* **Task prompt**
Present everything from the start of the data below down to and including the line that contains "gray L-shape: rotated 68 degrees clockwise" as a numbered list, leaving out any blank lines.

(Dataset entries)

• • • • • • •

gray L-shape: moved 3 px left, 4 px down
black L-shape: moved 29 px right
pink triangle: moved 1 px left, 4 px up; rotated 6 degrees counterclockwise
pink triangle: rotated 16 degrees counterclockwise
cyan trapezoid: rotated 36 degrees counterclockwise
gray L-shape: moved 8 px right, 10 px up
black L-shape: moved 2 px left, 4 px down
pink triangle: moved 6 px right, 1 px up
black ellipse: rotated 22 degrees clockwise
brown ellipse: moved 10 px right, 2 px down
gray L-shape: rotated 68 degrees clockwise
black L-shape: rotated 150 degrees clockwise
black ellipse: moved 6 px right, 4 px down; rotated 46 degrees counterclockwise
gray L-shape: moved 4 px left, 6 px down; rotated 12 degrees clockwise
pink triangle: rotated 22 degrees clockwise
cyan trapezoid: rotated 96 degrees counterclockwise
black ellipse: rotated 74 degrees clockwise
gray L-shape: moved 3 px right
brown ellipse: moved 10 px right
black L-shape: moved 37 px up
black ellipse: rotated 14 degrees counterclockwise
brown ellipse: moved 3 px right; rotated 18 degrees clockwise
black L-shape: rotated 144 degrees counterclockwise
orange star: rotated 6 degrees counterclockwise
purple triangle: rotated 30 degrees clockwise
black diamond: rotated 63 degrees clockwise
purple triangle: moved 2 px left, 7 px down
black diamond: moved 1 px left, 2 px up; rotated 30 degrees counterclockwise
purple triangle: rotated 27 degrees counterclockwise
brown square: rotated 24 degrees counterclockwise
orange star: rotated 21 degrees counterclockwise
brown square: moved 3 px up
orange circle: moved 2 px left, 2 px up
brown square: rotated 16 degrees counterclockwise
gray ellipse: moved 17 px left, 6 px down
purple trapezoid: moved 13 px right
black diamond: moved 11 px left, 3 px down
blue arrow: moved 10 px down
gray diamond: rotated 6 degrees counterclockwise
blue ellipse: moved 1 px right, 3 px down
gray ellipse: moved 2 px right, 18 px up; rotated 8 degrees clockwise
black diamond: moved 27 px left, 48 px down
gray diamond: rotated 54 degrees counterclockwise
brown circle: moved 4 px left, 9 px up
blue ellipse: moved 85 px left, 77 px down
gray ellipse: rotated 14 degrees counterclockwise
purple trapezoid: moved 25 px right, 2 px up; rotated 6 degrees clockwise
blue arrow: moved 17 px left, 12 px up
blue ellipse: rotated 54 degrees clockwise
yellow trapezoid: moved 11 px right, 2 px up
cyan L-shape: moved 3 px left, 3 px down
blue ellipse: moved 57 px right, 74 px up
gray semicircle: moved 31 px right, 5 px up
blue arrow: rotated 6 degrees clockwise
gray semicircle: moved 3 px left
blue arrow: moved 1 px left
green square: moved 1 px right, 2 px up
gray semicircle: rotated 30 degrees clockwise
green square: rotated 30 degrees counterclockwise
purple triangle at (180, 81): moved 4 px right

• • • • • • •

* **Exercise result**
1. gray L-shape: moved 3 px left, 4 px down
2. black L-shape: moved 29 px right
3. pink triangle: moved 1 px left, 4 px up; rotated 6 degrees counterclockwise
4. pink triangle: rotated 16 degrees counterclockwise
5. cyan trapezoid: rotated 36 degrees counterclockwise
6. gray L-shape: moved 8 px right, 10 px up
7. black L-shape: moved 2 px left, 4 px down
8. pink triangle: moved 6 px right, 1 px up
9. black ellipse: rotated 22 degrees clockwise
10. brown ellipse: moved 10 px right, 2 px down
11. gray L-shape: rotated 68 degrees clockwise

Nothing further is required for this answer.